[YOUR OBJECTIVE] Give the data again exactly, without images.
________________________________________
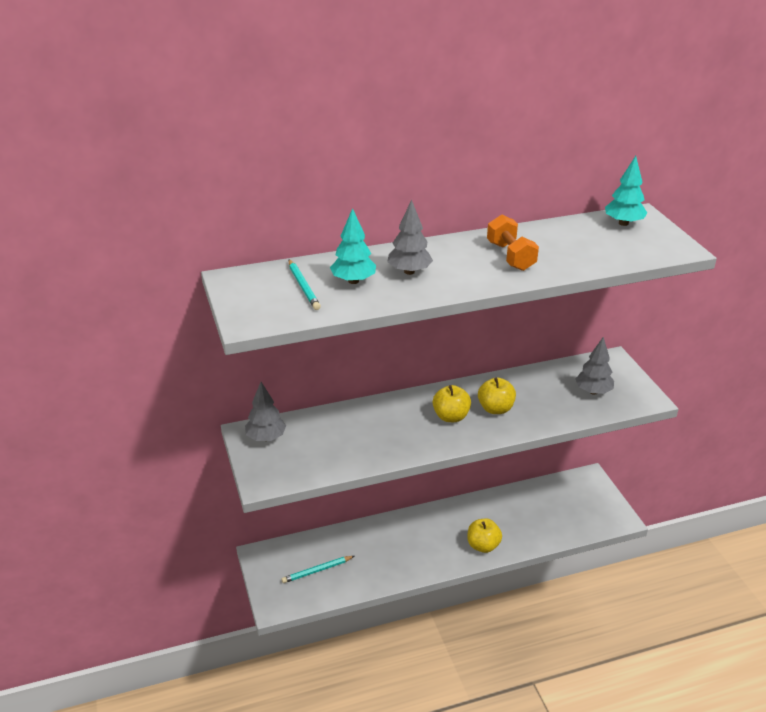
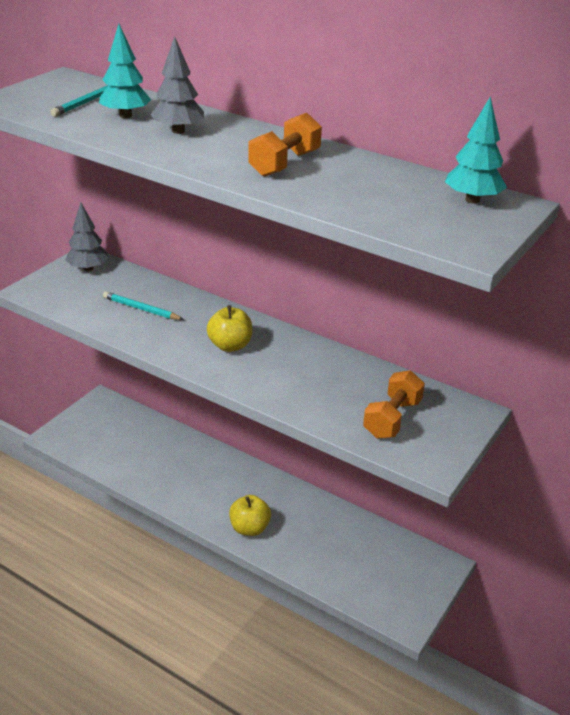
camera: 50 degrees right, 0 degrees up
(317, 570) = (114, 439): turquoise pencil -> turquoise pencil (141, 309)
(495, 409) = (276, 366): yellow apple -> none
(593, 391) = (392, 419): grey tree -> orange dumbbell

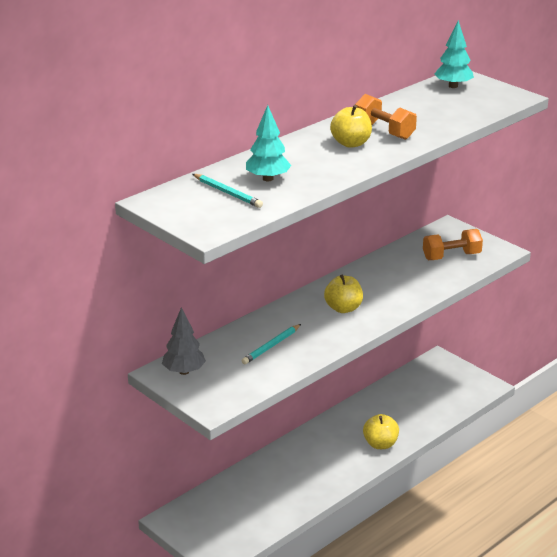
camera: 75 degrees left, 5 degrees down
(178, 131) = (309, 161): grey tree -> none
(236, 148) = (351, 143): none -> yellow apple
(392, 419) = (451, 256): orange dumbbell -> orange dumbbell turned 60 degrees counterclockwise

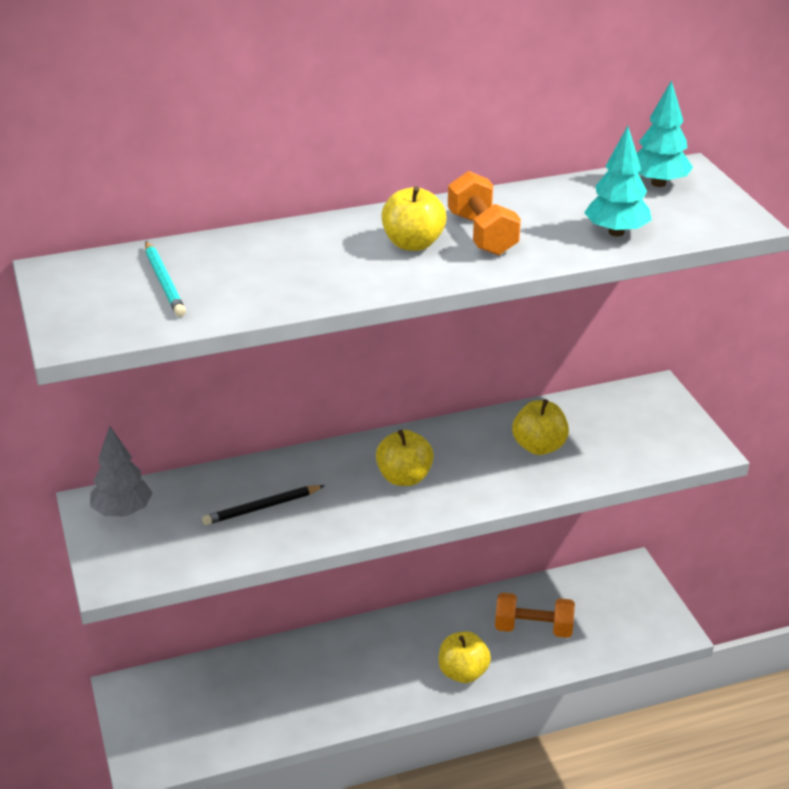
camera: 25 degrees right, 5 degrees up
(268, 179) = (240, 273): turquoise tree -> turquoise tree (616, 232)
(271, 346) = (261, 507): turquoise pencil -> black pencil
(408, 272) = (539, 447): none -> yellow apple
(451, 256) = (622, 438): orange dumbbell -> orange dumbbell (533, 628)

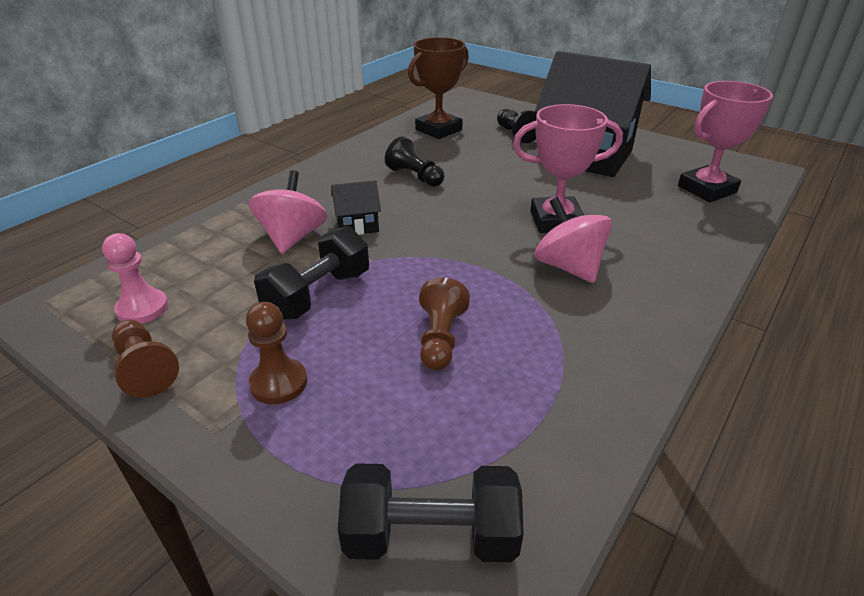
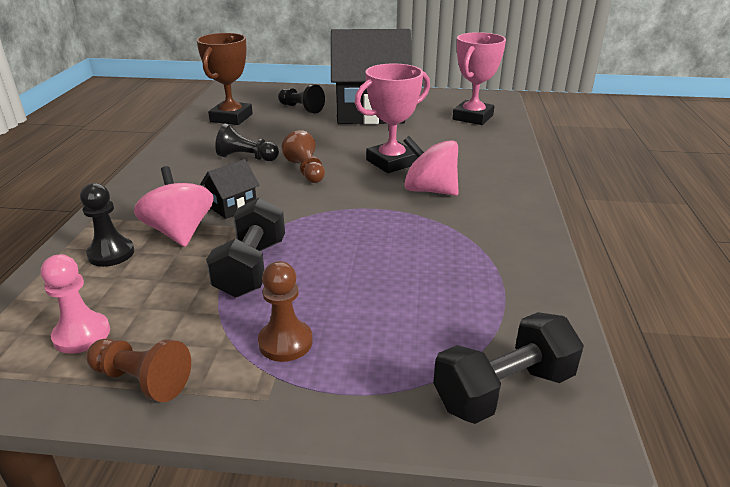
camera: 30 degrees left, 5 degrees down
(224, 241) = (111, 254): none -> black pawn
(440, 338) = (385, 265): brown pawn -> brown pawn (306, 171)

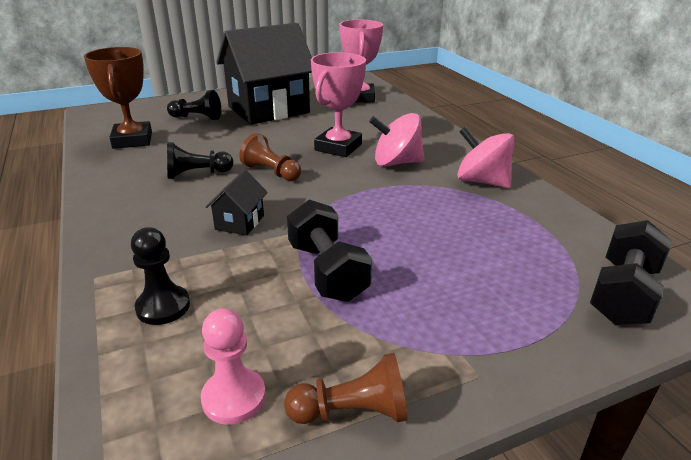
camera: 30 degrees left, 0 degrees up
(180, 232) = (214, 262): pink spinning top -> pink spinning top (481, 181)
(285, 342) = (435, 323): brown pawn -> none

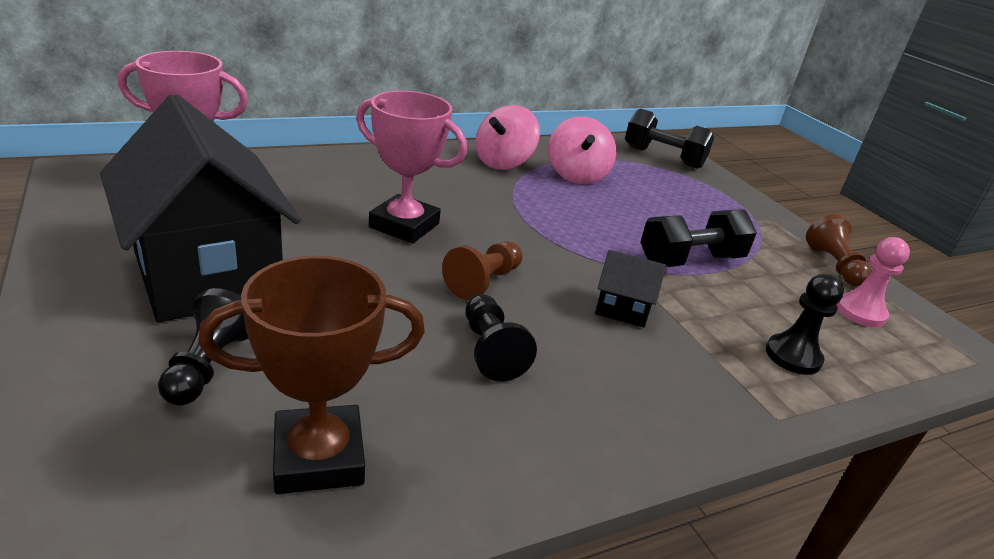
camera: 95 degrees left, 0 degrees up
(396, 163) = (457, 195): pink spinning top -> pink spinning top (576, 175)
________________________________________
[EXPECTED ANSWER]
camera: 50 degrees right, 0 degrees up
(317, 570) = (114, 439): turquoise pencil -> turquoise pencil (141, 309)
(495, 409) = (276, 366): yellow apple -> none
(593, 391) = (392, 419): grey tree -> orange dumbbell

camera: 75 degrees left, 5 degrees down
(178, 131) = (309, 161): grey tree -> none
(236, 148) = (351, 143): none -> yellow apple
(392, 419) = (451, 256): orange dumbbell -> orange dumbbell turned 60 degrees counterclockwise

camera: 25 degrees right, 5 degrees up
(268, 179) = (240, 273): turquoise tree -> turquoise tree (616, 232)
(271, 346) = (261, 507): turquoise pencil -> black pencil
(408, 272) = (539, 447): none -> yellow apple
(451, 256) = (622, 438): orange dumbbell -> orange dumbbell (533, 628)

camera: 30 degrees left, 5 degrees down
(224, 241) = (111, 254): none -> black pawn
(440, 338) = (385, 265): brown pawn -> brown pawn (306, 171)

camera: 30 degrees left, 0 degrees up
(180, 232) = (214, 262): pink spinning top -> pink spinning top (481, 181)
(285, 342) = (435, 323): brown pawn -> none

camera: 95 degrees left, 0 degrees up
(396, 163) = (457, 195): pink spinning top -> pink spinning top (576, 175)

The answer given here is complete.